| What the task requires |
Could you print each entry below verbatim while omitting the pictures?

Excerpts from a dataset
↓

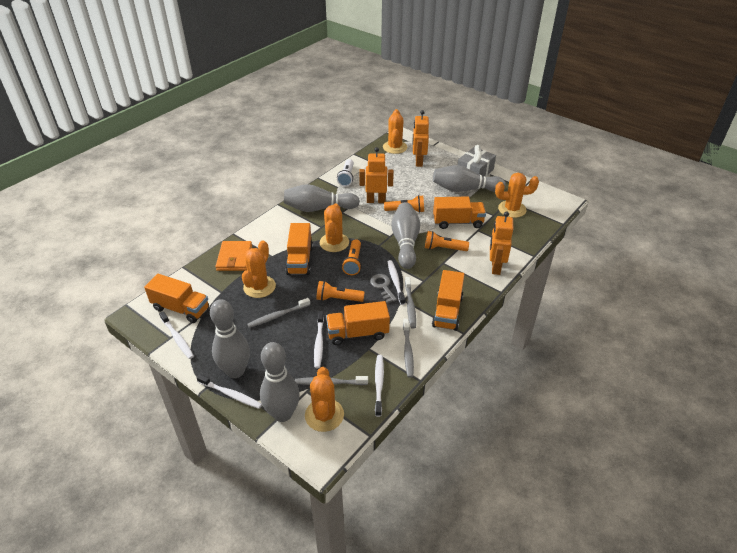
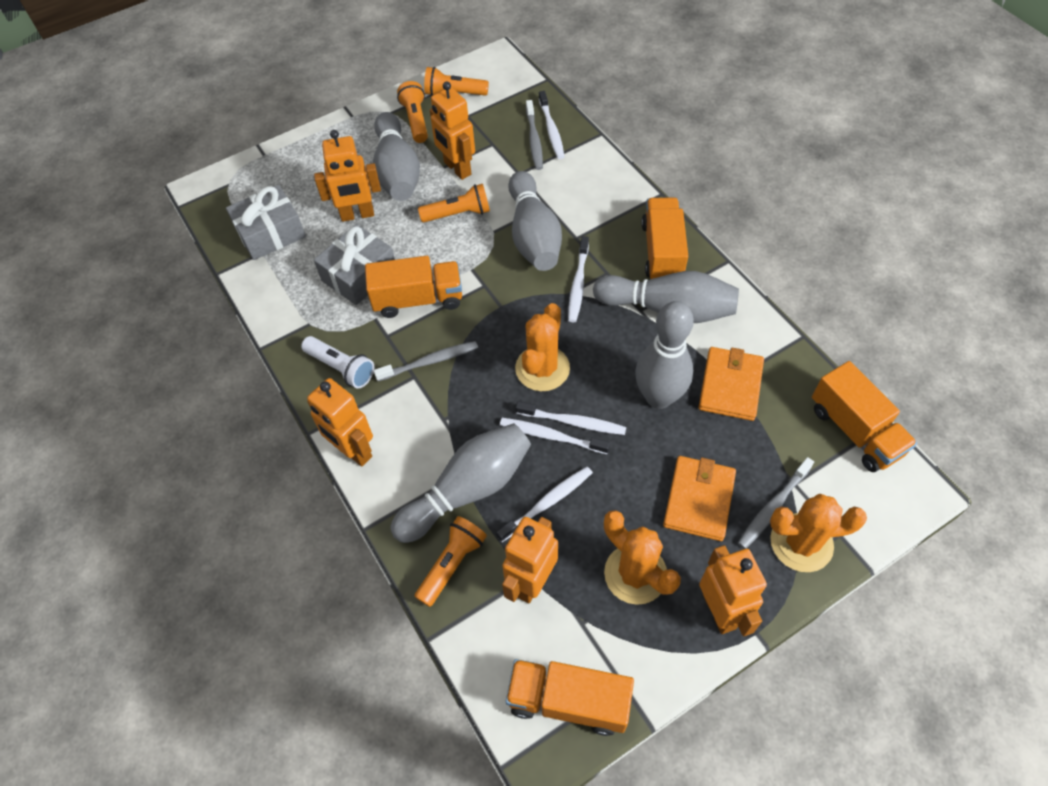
grey gift: 1 -> 2
grey key: 1 -> 0
grey toothbrush: 4 -> 3
orange cactus: 5 -> 3
orange robot: 3 -> 5
orange truck: 5 -> 4
orange wallet: 1 -> 2

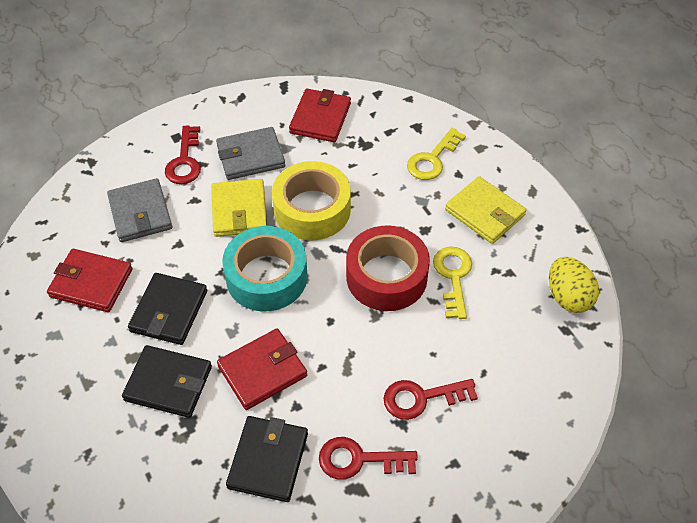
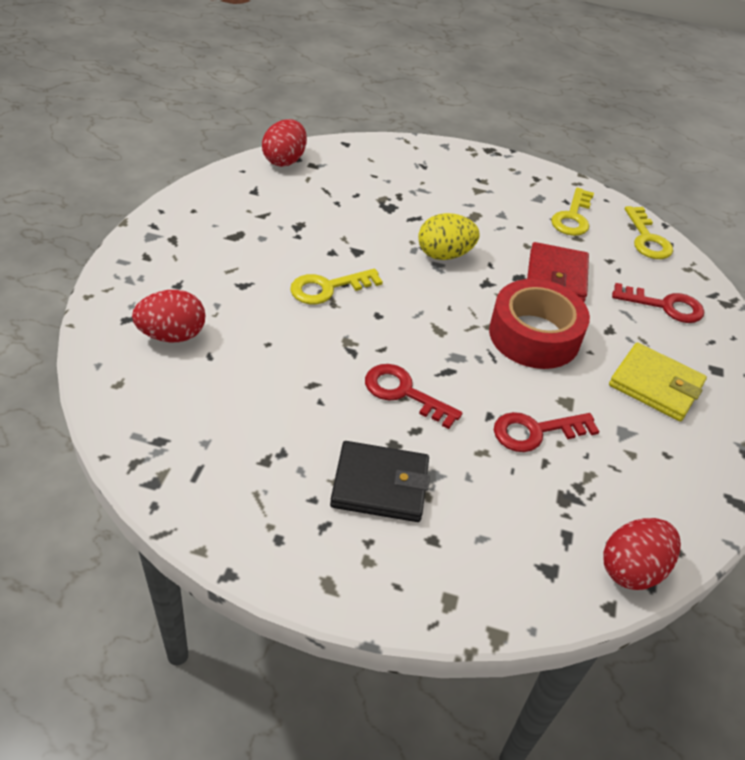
black wallet: 3 -> 1
grey wallet: 2 -> 0
red egg: 0 -> 3
red wallet: 3 -> 1
turquoise tape: 1 -> 0
yellow key: 2 -> 3
yellow tape: 1 -> 0
yellow wallet: 2 -> 1

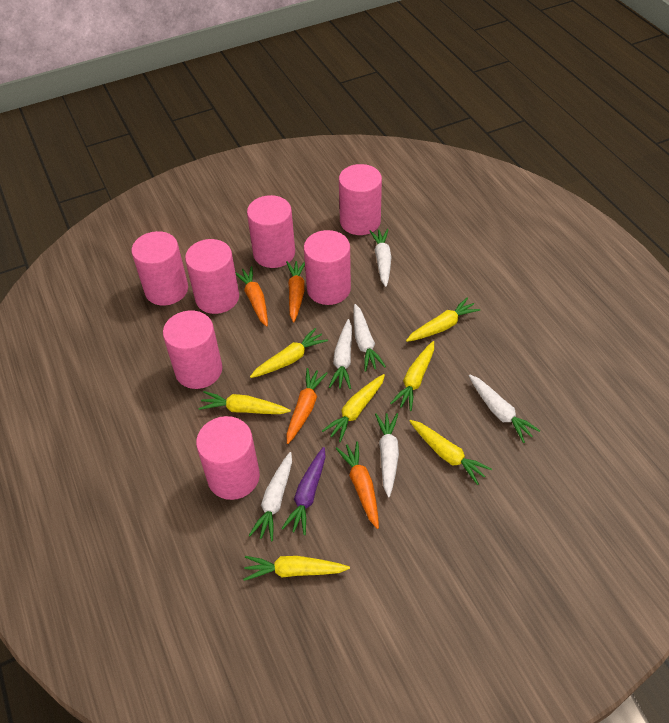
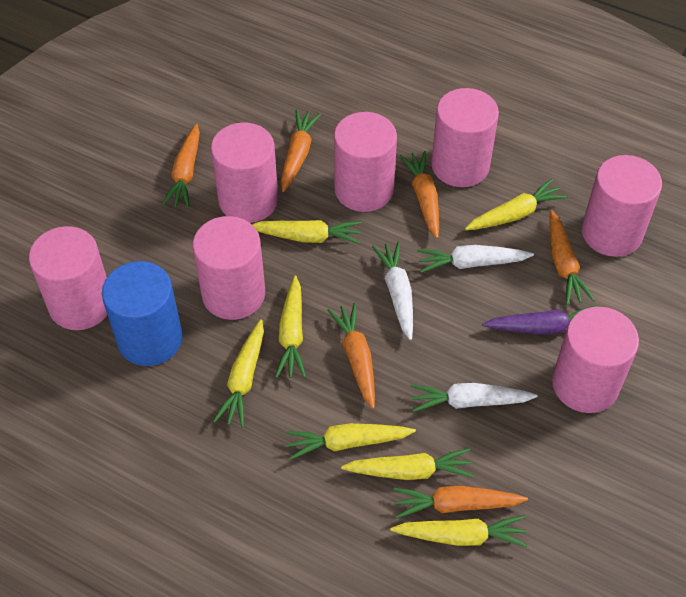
blue cylinder: 0 -> 1
orange carrot: 4 -> 6
white carrot: 6 -> 3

↑

| Response for this exercise |
grey gift: 1 -> 2
grey key: 1 -> 0
grey toothbrush: 4 -> 3
orange cactus: 5 -> 3
orange robot: 3 -> 5
orange truck: 5 -> 4
orange wallet: 1 -> 2

black wallet: 3 -> 1
grey wallet: 2 -> 0
red egg: 0 -> 3
red wallet: 3 -> 1
turquoise tape: 1 -> 0
yellow key: 2 -> 3
yellow tape: 1 -> 0
yellow wallet: 2 -> 1

blue cylinder: 0 -> 1
orange carrot: 4 -> 6
white carrot: 6 -> 3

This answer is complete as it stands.